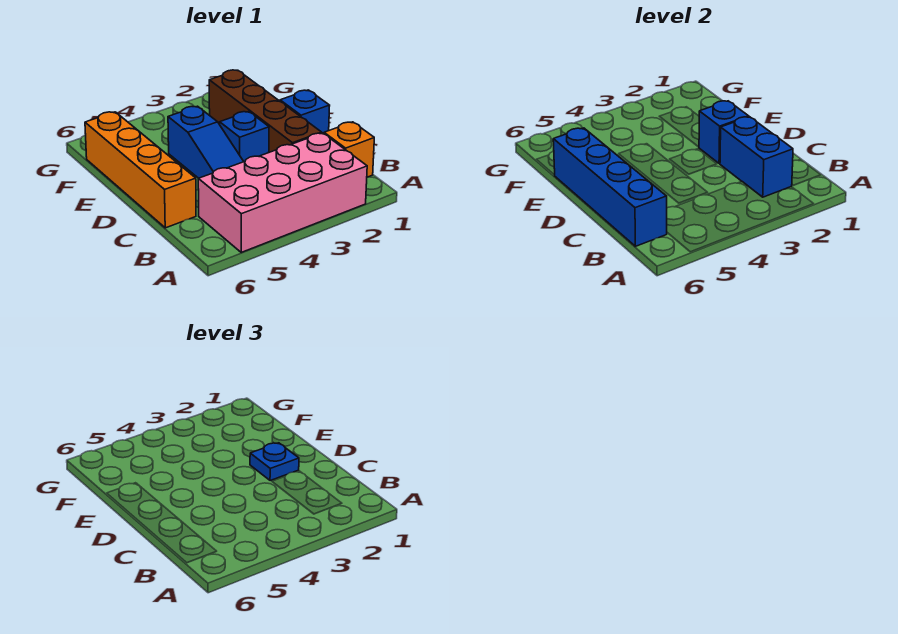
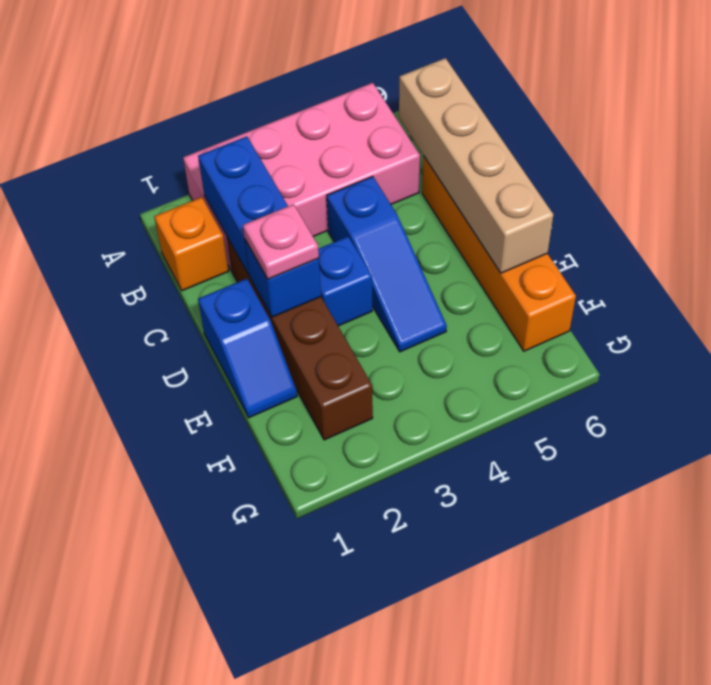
blue brick B6:E6 level 2 -> tan brick B6:E6 level 2
blue slope C4:E4 level 1 top E -> blue slope C4:E4 level 1 top C
blue plate D2 level 3 -> pink plate D2 level 3

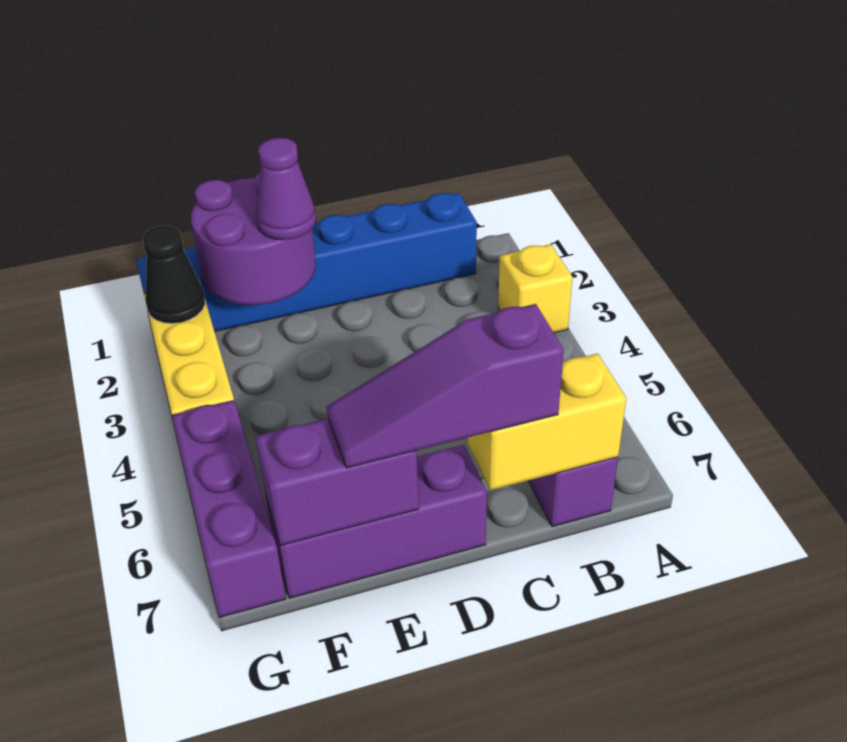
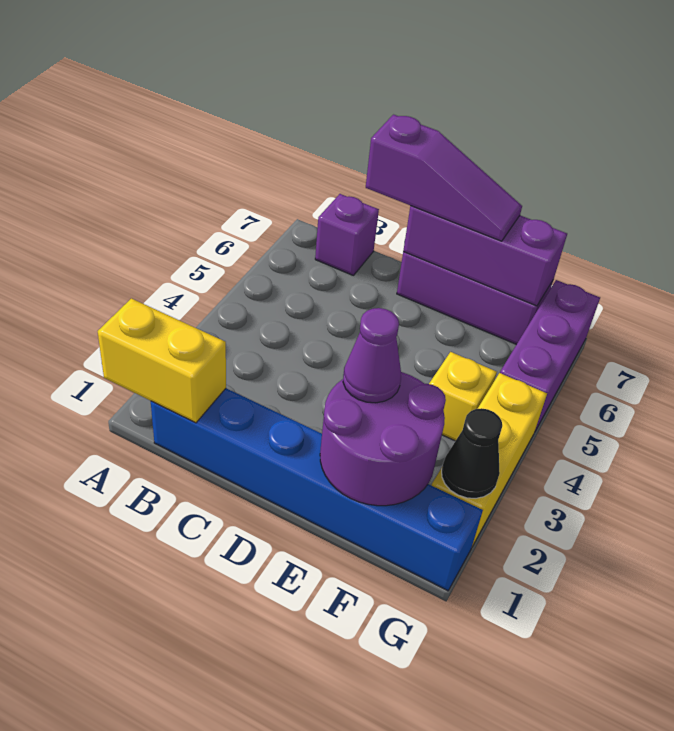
yellow brick A3 level 1 -> yellow brick F4 level 1
yellow brick B7:C7 level 2 -> yellow brick A1:B1 level 2
purple brick E7:F7 level 2 -> purple brick D7:F7 level 2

::::

PROBLEM: Copy the final stretch of the entries exactly: the line containing "blue plate D2" and every line after it through the last. Include no pictures and nothing more.

OUTPUT:
blue plate D2 level 3 -> pink plate D2 level 3

yellow brick A3 level 1 -> yellow brick F4 level 1
yellow brick B7:C7 level 2 -> yellow brick A1:B1 level 2
purple brick E7:F7 level 2 -> purple brick D7:F7 level 2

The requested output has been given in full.